Assigned task
Would you return the listing that follows exactly, leaving its pictures behind?

Exercise material
----
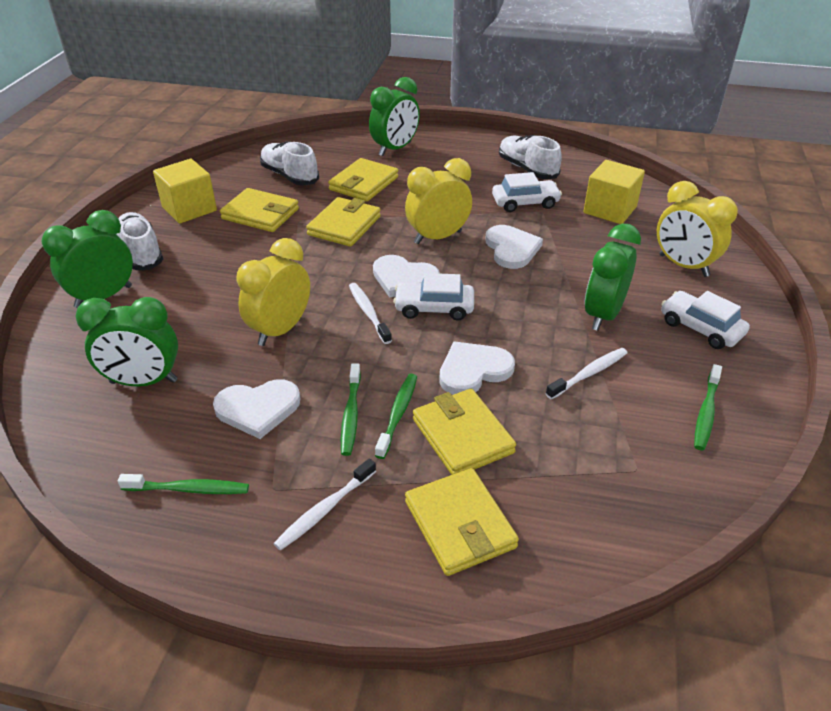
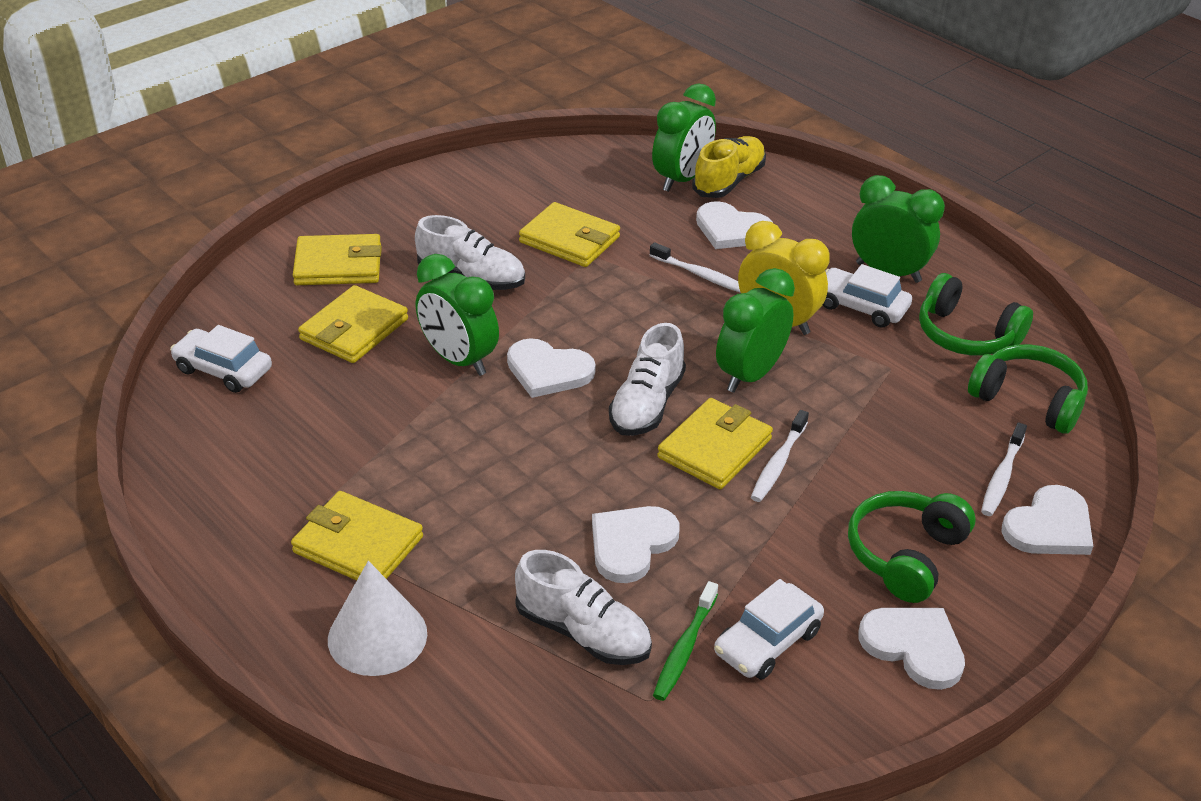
green headphones: 0 -> 3
green toothbrush: 4 -> 1
white cone: 0 -> 1
white heart: 4 -> 5
yellow clock: 3 -> 1
yellow cube: 2 -> 0
yellow shoe: 0 -> 1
----
Exercise result
green headphones: 0 -> 3
green toothbrush: 4 -> 1
white cone: 0 -> 1
white heart: 4 -> 5
yellow clock: 3 -> 1
yellow cube: 2 -> 0
yellow shoe: 0 -> 1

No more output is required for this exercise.